JOB ITEM:
Below are the records; copy each line in which "window" occurs.

___ DATASET EXTRACT ___

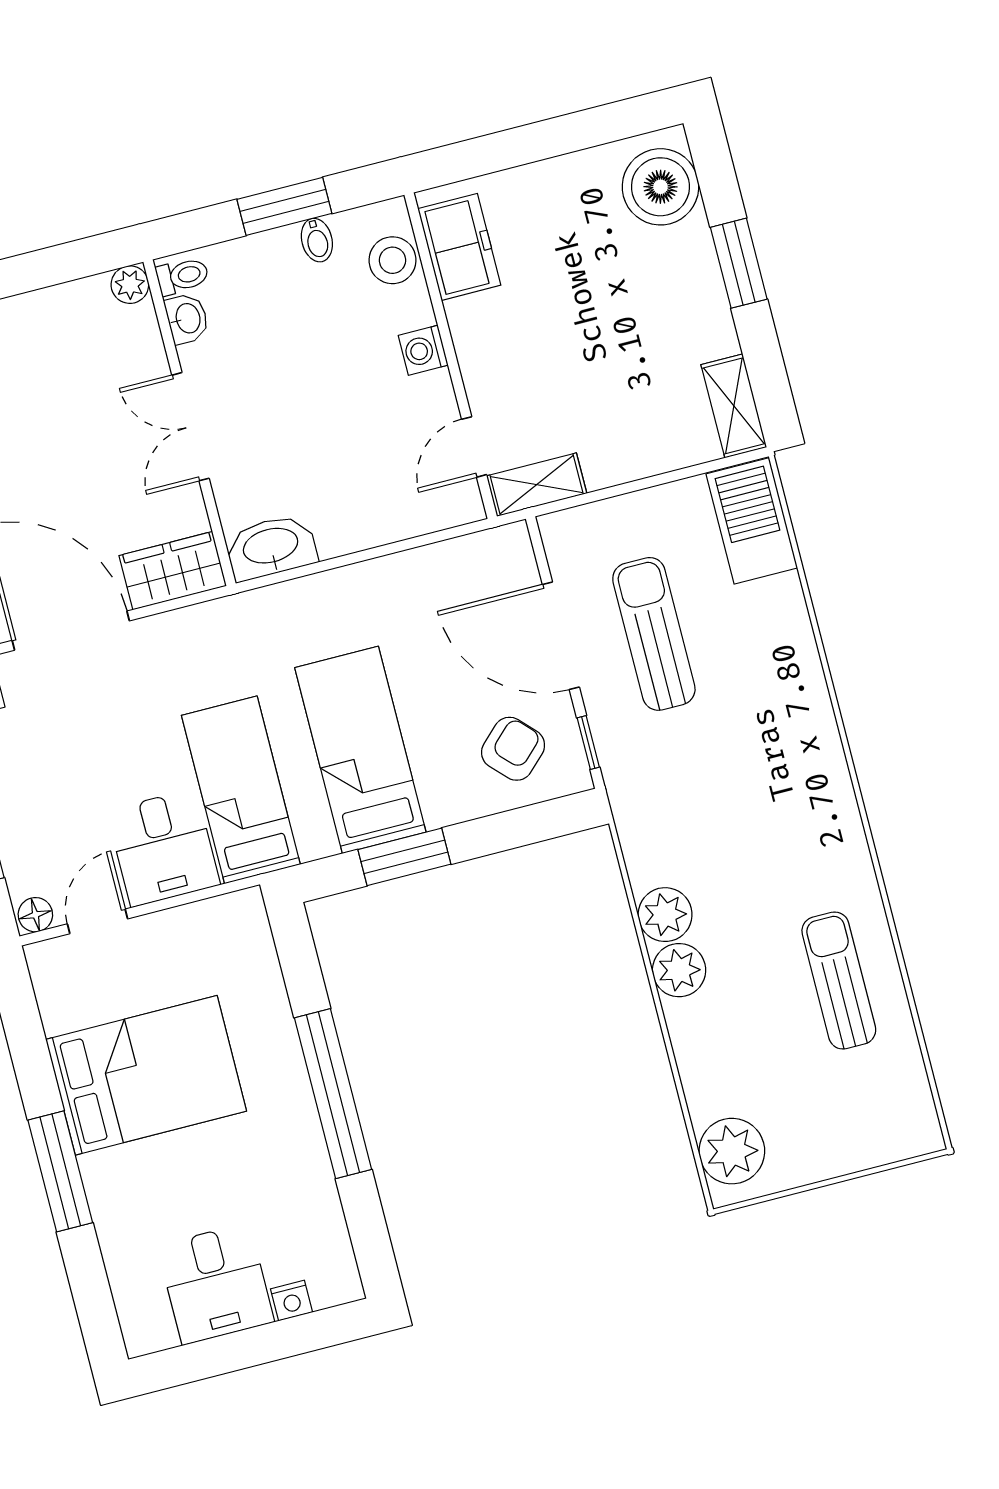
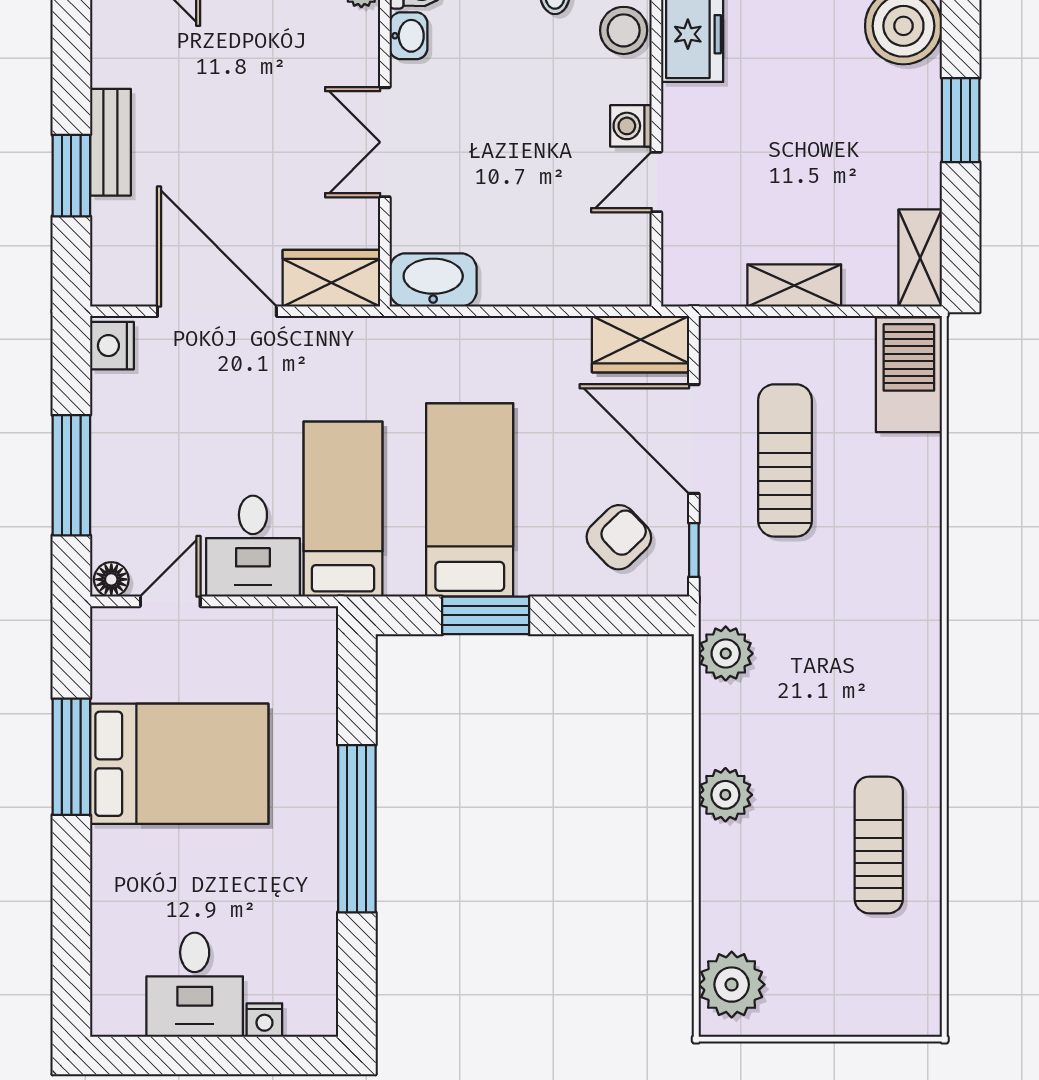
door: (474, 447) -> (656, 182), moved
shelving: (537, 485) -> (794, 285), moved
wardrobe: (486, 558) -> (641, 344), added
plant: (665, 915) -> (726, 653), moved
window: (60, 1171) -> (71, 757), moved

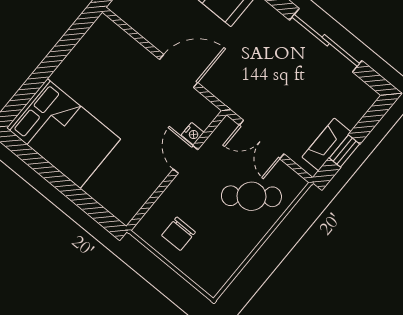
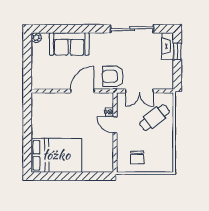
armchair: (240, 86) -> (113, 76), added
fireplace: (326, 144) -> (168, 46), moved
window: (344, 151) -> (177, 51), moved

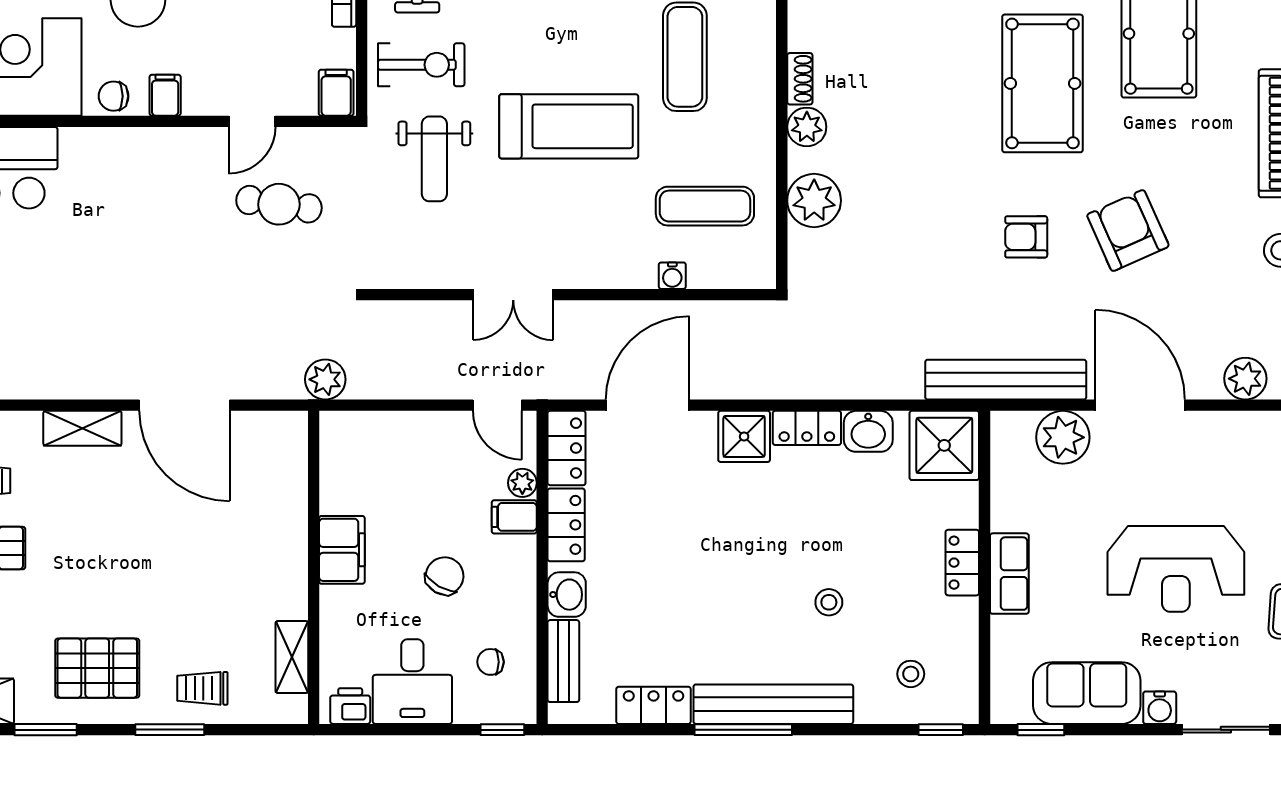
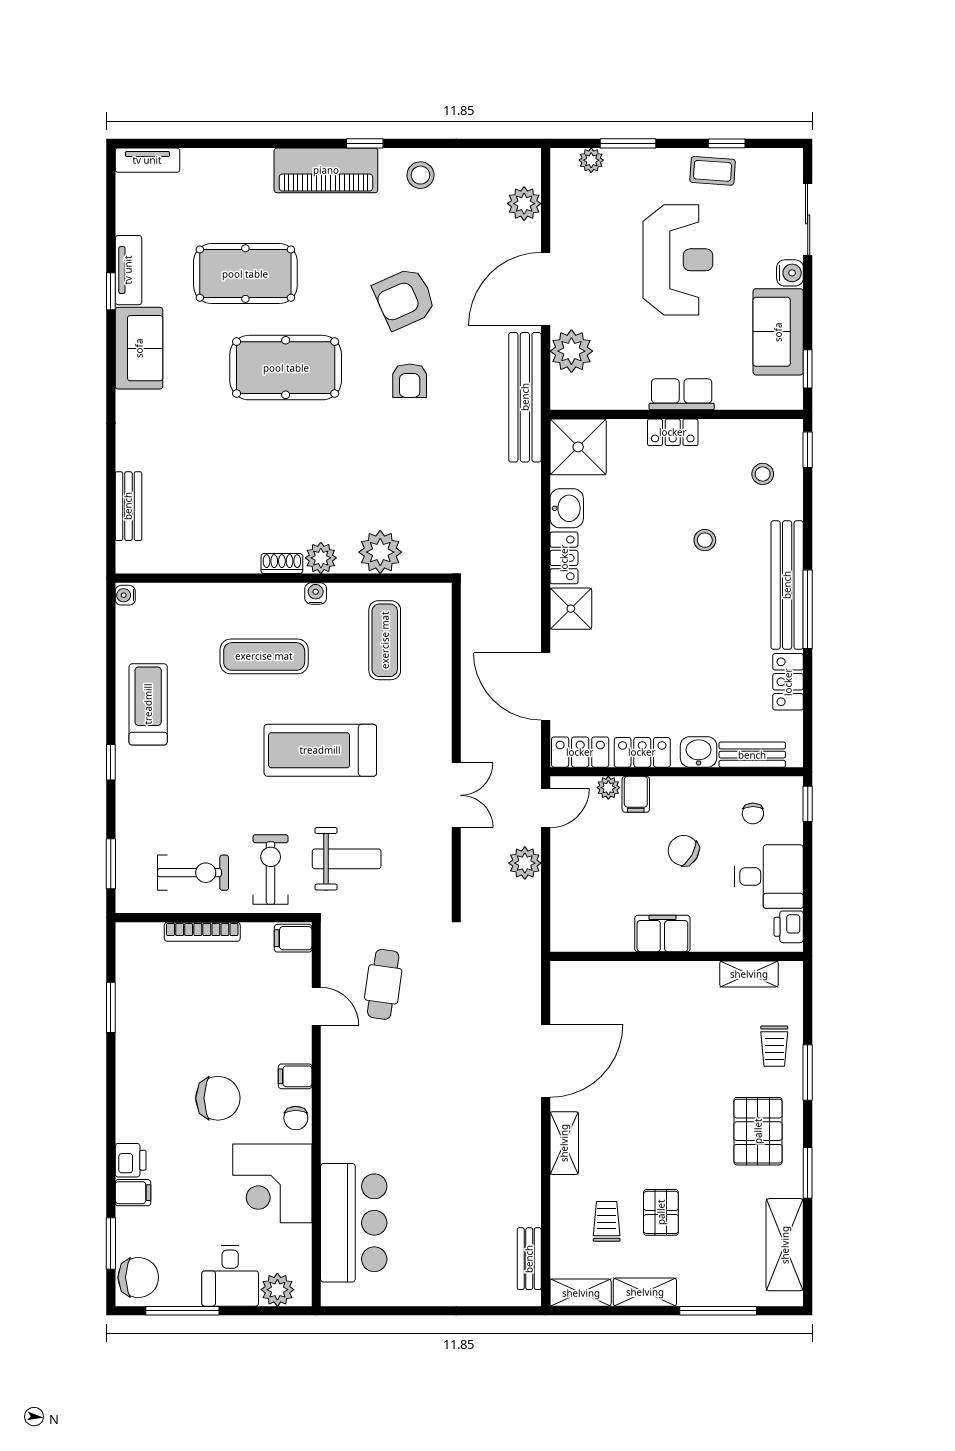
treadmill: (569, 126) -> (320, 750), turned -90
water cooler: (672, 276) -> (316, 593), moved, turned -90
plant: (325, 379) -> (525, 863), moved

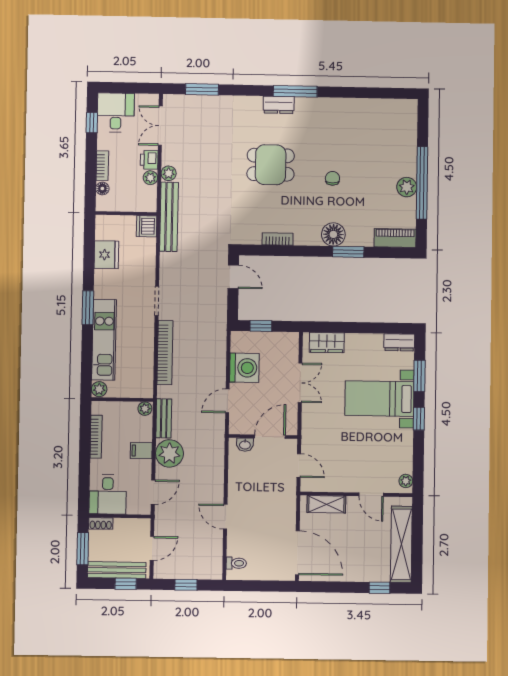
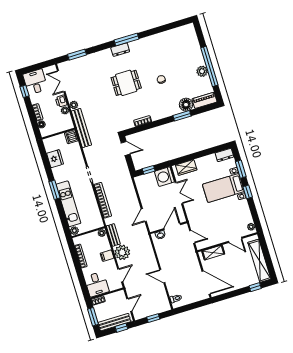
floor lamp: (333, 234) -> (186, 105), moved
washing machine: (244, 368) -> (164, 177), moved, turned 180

___

WRITTEN RESPONSE:
window: (60, 1171) -> (71, 757), moved
window: (344, 151) -> (177, 51), moved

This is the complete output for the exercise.